[Saved entries]
■ ■ ■ ■
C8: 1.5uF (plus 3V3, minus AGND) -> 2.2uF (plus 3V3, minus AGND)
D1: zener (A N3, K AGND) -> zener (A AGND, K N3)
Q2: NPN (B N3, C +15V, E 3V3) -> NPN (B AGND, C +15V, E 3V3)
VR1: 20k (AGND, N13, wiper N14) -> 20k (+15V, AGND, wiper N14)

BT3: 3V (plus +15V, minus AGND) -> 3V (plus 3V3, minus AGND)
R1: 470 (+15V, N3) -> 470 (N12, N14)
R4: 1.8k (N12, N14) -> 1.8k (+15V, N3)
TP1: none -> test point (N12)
■ ■ ■ ■
▶ WHAT TO PRODUCE
Would you please filter the lines above and copy every one that includes "AGND"?

▶ ANSWER AREA
C8: 1.5uF (plus 3V3, minus AGND) -> 2.2uF (plus 3V3, minus AGND)
D1: zener (A N3, K AGND) -> zener (A AGND, K N3)
Q2: NPN (B N3, C +15V, E 3V3) -> NPN (B AGND, C +15V, E 3V3)
VR1: 20k (AGND, N13, wiper N14) -> 20k (+15V, AGND, wiper N14)
BT3: 3V (plus +15V, minus AGND) -> 3V (plus 3V3, minus AGND)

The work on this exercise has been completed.